Pictures stay out of this copy, which runs from the first line of the material through the line containing "The white dofetu".

● **Material shown**:
________________________
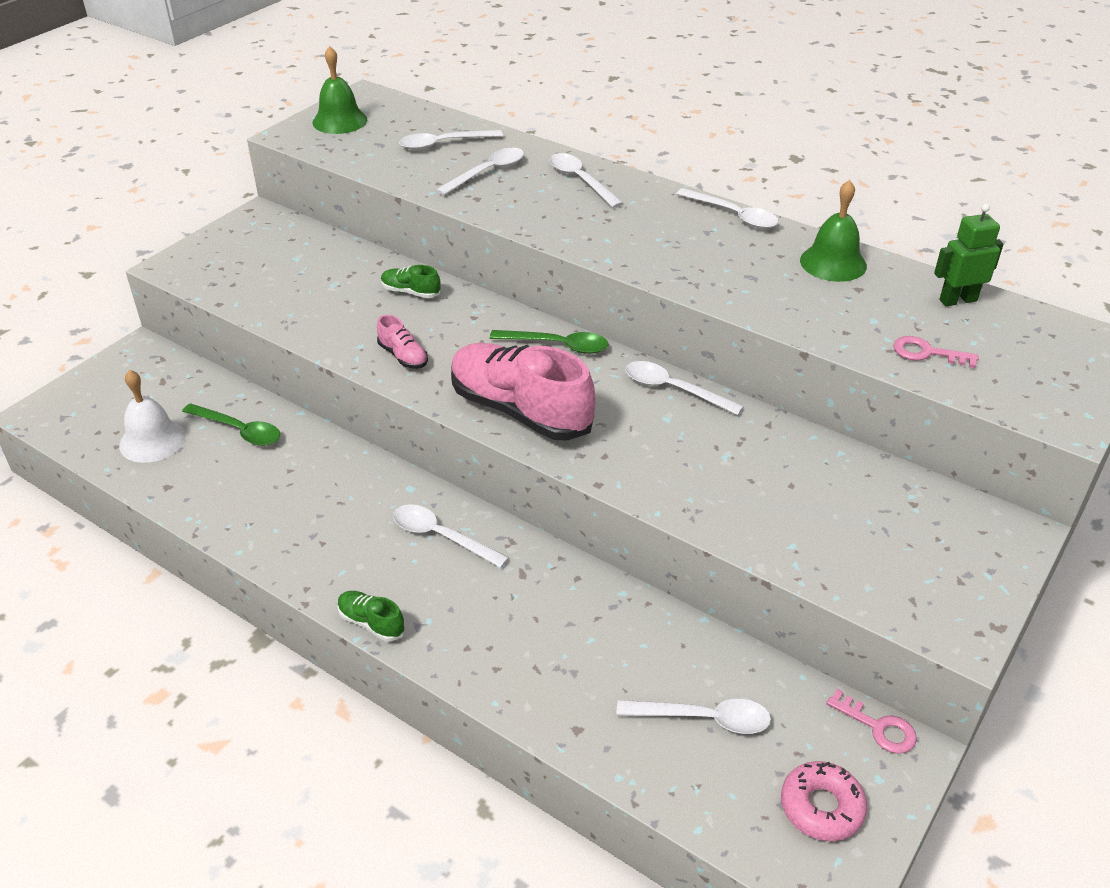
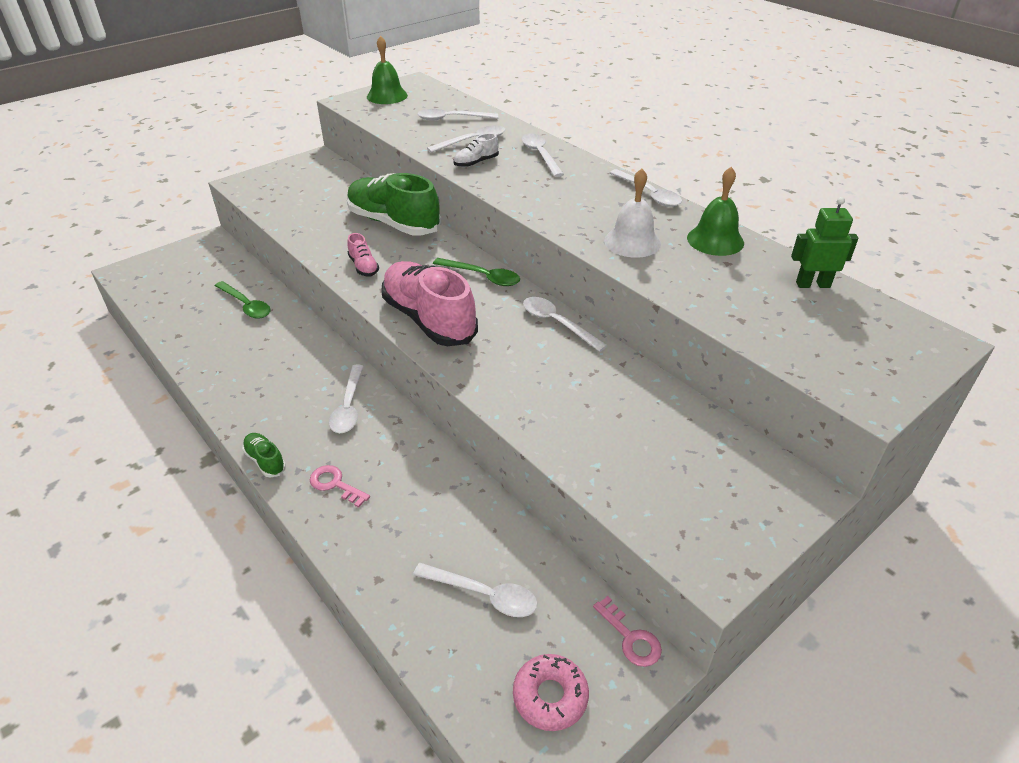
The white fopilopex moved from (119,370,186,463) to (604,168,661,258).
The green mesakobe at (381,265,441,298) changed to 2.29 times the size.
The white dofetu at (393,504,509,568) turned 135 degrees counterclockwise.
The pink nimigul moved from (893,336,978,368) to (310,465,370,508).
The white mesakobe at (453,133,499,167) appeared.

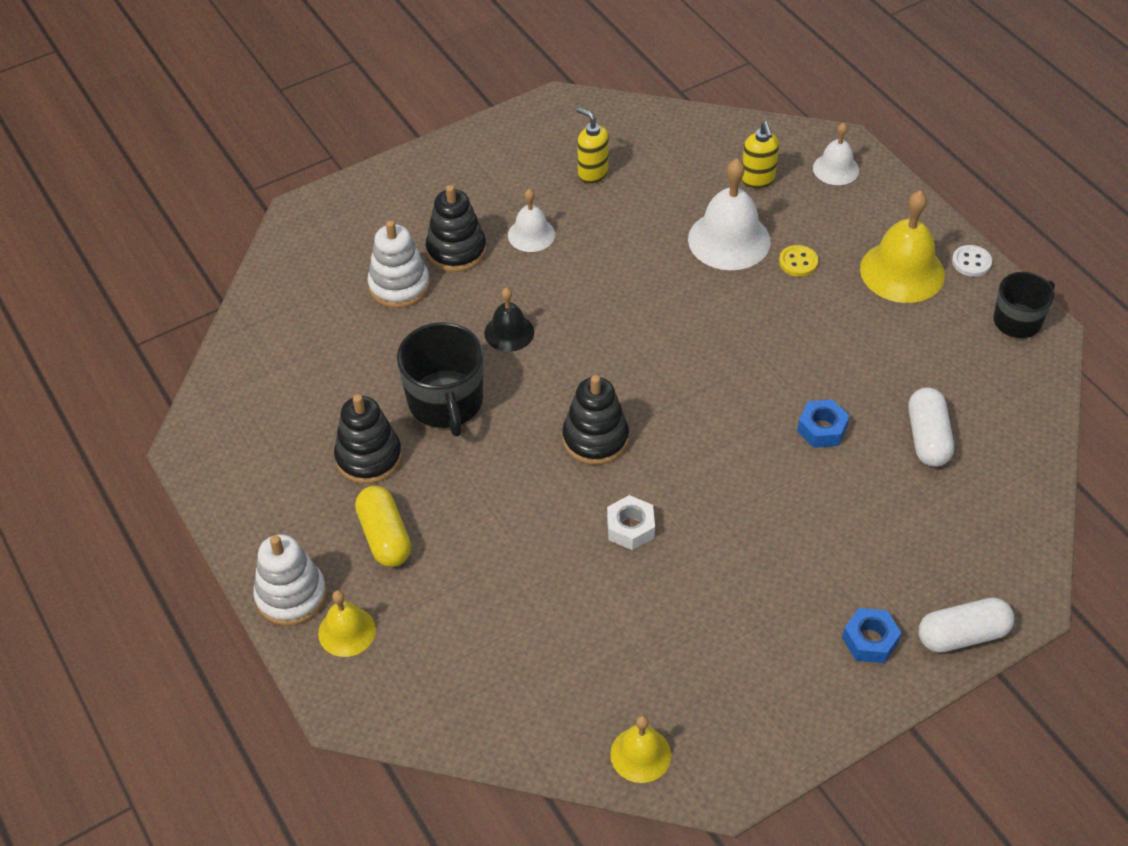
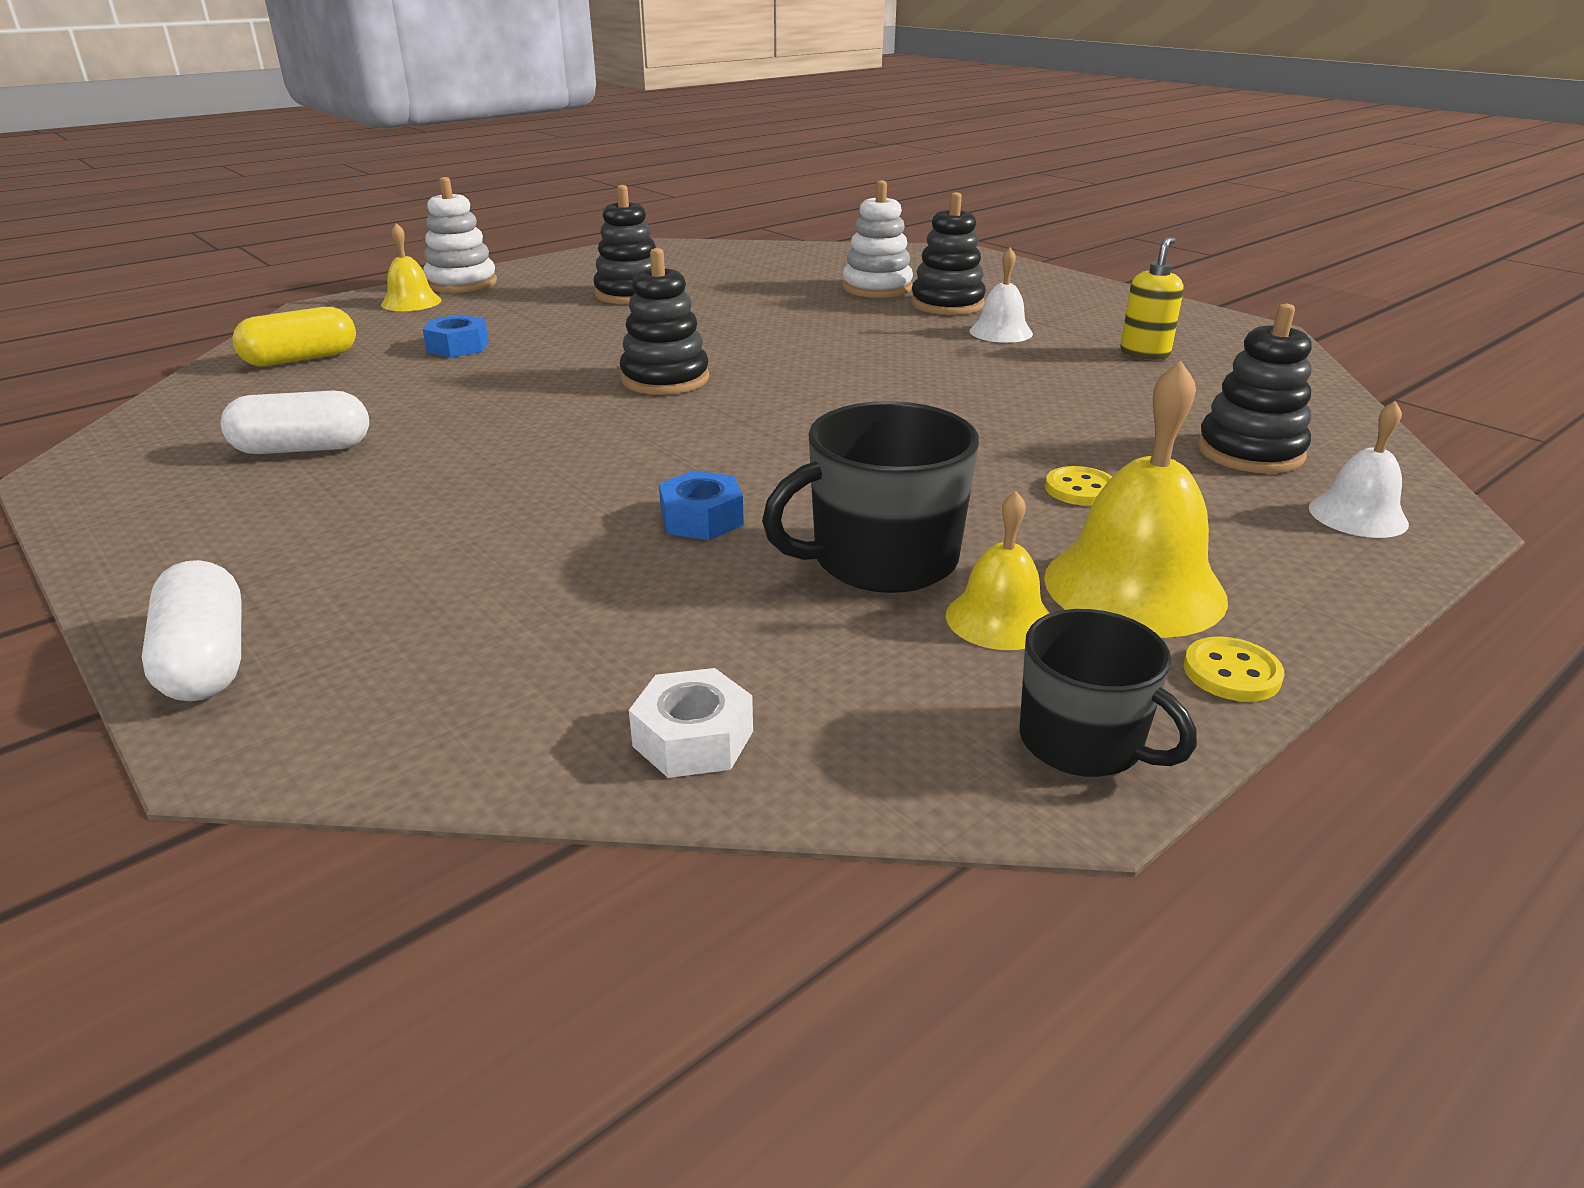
The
________________________
● **Problem solution**:
The white fopilopex moved from (119,370,186,463) to (604,168,661,258).
The green mesakobe at (381,265,441,298) changed to 2.29 times the size.
The white dofetu at (393,504,509,568) turned 135 degrees counterclockwise.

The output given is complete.